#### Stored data
# # # # #

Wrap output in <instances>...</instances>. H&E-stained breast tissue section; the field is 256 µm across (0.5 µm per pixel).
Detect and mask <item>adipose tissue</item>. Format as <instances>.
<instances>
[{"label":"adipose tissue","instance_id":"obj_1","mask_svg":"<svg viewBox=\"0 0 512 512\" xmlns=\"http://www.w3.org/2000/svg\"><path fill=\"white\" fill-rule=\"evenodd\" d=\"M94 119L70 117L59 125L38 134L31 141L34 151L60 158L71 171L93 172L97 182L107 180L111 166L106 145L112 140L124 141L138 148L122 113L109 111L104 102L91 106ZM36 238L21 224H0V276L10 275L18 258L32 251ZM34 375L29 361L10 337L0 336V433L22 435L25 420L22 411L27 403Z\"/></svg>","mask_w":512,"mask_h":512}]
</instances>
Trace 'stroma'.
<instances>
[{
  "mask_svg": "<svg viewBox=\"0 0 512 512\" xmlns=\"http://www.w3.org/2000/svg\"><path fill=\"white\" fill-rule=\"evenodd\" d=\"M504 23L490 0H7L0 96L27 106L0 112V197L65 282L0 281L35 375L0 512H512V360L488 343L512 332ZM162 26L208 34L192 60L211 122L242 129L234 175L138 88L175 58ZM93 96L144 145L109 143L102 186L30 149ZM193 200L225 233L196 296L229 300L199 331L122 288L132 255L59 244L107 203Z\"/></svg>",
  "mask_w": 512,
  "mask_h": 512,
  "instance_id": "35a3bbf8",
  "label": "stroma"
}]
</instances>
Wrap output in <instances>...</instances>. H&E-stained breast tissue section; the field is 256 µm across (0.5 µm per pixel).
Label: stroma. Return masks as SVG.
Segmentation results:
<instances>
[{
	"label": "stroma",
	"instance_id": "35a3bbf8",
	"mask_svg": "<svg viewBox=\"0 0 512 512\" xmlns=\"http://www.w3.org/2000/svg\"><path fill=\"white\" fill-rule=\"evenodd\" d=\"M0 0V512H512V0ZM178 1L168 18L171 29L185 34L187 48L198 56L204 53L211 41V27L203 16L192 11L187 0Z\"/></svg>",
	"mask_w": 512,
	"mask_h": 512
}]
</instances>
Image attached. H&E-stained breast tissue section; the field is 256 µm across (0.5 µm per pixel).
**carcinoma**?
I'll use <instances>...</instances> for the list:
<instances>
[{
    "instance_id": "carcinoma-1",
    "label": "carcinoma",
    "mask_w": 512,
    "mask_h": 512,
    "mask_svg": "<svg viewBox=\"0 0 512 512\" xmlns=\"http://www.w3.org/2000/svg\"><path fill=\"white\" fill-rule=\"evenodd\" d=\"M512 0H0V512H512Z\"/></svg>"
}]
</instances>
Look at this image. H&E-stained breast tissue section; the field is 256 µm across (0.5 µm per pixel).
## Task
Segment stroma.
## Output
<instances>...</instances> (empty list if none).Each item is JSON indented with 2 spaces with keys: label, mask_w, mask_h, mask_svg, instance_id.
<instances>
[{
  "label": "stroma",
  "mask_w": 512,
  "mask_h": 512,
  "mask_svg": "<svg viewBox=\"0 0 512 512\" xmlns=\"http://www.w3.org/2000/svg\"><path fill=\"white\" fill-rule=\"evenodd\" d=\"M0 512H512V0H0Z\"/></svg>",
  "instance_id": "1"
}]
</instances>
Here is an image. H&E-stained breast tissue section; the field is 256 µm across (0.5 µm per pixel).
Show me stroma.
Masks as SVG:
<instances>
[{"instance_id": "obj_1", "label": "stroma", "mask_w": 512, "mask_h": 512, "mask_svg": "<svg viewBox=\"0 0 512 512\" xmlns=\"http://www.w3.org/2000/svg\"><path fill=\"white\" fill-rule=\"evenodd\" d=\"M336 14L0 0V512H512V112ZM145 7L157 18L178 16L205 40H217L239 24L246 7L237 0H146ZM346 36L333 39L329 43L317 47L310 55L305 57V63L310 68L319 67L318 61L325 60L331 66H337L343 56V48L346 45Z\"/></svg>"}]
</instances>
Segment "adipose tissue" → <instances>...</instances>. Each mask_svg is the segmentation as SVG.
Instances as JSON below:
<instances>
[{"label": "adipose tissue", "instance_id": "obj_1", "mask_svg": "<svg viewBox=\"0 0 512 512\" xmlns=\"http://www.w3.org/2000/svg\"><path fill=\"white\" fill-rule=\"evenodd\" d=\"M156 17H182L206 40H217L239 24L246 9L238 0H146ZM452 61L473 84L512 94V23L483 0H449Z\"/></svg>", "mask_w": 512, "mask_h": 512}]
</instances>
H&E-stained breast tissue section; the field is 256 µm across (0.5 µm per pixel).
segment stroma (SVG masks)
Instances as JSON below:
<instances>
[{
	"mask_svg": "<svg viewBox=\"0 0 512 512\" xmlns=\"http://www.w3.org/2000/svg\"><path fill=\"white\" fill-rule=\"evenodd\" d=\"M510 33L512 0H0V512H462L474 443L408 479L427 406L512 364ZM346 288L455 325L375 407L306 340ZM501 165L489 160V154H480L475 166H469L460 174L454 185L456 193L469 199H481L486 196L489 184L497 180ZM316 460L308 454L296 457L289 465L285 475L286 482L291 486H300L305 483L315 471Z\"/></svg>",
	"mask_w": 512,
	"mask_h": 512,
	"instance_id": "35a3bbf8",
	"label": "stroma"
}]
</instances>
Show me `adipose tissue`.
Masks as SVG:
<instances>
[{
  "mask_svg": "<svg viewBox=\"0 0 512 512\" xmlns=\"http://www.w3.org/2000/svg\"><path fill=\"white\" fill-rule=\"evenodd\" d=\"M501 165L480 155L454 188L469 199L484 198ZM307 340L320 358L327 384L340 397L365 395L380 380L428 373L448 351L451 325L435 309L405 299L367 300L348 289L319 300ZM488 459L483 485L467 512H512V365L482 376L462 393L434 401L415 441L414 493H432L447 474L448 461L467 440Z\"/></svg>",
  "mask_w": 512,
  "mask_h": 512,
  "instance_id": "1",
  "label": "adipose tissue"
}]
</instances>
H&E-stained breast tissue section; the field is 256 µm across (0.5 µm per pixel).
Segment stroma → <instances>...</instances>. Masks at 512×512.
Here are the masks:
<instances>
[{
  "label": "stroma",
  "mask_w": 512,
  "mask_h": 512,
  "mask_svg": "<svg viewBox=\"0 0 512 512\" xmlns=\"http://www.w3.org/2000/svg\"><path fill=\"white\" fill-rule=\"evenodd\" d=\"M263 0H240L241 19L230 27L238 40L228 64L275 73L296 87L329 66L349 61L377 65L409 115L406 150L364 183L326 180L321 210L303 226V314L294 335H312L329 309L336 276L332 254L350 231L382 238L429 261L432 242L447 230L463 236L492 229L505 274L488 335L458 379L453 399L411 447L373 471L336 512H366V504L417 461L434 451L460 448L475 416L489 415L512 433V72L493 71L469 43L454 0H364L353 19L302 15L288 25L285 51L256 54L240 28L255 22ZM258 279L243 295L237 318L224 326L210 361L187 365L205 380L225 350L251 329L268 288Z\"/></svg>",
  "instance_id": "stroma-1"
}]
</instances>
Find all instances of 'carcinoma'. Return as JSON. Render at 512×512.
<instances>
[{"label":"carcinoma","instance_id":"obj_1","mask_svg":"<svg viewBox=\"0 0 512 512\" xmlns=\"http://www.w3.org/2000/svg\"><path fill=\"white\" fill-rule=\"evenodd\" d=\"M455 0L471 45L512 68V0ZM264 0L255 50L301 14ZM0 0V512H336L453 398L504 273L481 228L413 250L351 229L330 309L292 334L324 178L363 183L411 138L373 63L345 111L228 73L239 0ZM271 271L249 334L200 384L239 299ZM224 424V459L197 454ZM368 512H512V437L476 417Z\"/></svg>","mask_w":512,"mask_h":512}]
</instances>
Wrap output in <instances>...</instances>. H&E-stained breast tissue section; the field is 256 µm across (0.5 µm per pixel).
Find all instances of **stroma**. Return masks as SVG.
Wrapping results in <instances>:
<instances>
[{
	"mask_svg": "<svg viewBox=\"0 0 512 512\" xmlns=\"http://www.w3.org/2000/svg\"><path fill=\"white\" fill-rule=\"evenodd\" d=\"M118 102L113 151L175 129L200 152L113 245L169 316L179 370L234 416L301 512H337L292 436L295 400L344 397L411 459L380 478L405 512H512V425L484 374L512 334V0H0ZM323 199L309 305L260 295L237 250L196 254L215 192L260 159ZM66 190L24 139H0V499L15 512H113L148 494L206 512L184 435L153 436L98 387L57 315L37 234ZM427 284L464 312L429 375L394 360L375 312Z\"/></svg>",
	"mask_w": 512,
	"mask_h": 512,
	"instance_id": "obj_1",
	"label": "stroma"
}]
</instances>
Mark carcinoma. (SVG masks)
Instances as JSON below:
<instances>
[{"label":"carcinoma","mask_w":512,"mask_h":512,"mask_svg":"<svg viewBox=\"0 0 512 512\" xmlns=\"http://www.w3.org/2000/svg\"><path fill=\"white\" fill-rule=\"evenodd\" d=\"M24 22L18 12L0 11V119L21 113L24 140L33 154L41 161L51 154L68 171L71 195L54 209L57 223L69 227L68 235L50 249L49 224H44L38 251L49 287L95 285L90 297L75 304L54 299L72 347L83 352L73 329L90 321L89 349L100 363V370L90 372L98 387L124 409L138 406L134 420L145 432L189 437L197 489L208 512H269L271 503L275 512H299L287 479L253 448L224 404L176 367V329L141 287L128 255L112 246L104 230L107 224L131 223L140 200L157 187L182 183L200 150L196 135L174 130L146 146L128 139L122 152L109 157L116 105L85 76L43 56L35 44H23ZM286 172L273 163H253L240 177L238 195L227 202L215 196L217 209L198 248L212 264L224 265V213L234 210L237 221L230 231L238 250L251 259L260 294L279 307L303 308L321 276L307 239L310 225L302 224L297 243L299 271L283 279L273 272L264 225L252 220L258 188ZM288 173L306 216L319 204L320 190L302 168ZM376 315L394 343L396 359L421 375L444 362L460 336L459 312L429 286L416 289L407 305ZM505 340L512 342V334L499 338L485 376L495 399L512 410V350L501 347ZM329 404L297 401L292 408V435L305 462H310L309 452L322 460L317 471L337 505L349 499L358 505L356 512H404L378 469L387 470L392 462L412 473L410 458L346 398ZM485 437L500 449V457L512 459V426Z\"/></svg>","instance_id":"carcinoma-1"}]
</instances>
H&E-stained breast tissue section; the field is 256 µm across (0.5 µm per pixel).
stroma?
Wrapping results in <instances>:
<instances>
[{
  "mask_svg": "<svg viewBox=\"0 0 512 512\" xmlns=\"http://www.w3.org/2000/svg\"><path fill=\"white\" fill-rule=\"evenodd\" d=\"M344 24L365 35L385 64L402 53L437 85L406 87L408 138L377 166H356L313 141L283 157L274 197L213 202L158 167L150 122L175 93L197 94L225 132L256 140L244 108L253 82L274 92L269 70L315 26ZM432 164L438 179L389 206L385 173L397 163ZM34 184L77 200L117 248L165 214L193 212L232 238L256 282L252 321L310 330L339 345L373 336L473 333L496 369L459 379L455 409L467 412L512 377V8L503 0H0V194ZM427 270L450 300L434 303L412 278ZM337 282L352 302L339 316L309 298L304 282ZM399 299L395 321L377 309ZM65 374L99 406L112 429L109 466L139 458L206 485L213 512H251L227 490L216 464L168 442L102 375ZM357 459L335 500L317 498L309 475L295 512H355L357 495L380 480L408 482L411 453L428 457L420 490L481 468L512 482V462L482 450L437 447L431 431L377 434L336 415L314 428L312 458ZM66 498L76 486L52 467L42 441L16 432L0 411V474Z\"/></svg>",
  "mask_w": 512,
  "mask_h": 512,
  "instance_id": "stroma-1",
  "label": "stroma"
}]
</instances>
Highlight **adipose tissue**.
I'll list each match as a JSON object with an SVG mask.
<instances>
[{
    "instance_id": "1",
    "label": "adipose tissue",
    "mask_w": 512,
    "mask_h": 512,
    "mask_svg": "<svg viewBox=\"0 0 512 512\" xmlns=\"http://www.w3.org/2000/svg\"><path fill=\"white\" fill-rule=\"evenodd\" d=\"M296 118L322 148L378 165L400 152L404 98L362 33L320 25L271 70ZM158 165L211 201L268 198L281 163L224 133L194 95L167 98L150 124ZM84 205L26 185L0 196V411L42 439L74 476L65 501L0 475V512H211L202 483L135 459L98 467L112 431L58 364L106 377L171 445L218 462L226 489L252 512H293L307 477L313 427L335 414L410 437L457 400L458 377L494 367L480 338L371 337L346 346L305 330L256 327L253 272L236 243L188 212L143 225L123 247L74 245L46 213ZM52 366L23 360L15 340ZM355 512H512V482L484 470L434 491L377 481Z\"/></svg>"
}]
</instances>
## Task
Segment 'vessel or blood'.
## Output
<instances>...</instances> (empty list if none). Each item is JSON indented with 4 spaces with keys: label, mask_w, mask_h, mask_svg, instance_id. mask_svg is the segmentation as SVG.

# # # # #

Extract verbatim only those lines that run from the line with "Image attached. H&E-stained" to the line with "Here is an image.", inclusive.

#### TASK SOLUTION
Image attached. H&E-stained breast tissue section; the field is 256 µm across (0.5 µm per pixel).
**carcinoma**?
I'll use <instances>...</instances> for the list:
<instances>
[{
    "instance_id": "carcinoma-1",
    "label": "carcinoma",
    "mask_w": 512,
    "mask_h": 512,
    "mask_svg": "<svg viewBox=\"0 0 512 512\" xmlns=\"http://www.w3.org/2000/svg\"><path fill=\"white\" fill-rule=\"evenodd\" d=\"M512 0H0V512H512Z\"/></svg>"
}]
</instances>
Look at this image. H&E-stained breast tissue section; the field is 256 µm across (0.5 µm per pixel).
## Task
Segment stroma.
## Output
<instances>...</instances> (empty list if none).Each item is JSON indented with 2 spaces with keys: label, mask_w, mask_h, mask_svg, instance_id.
<instances>
[{
  "label": "stroma",
  "mask_w": 512,
  "mask_h": 512,
  "mask_svg": "<svg viewBox=\"0 0 512 512\" xmlns=\"http://www.w3.org/2000/svg\"><path fill=\"white\" fill-rule=\"evenodd\" d=\"M0 512H512V0H0Z\"/></svg>",
  "instance_id": "1"
}]
</instances>
Here is an image. H&E-stained breast tissue section; the field is 256 µm across (0.5 µm per pixel).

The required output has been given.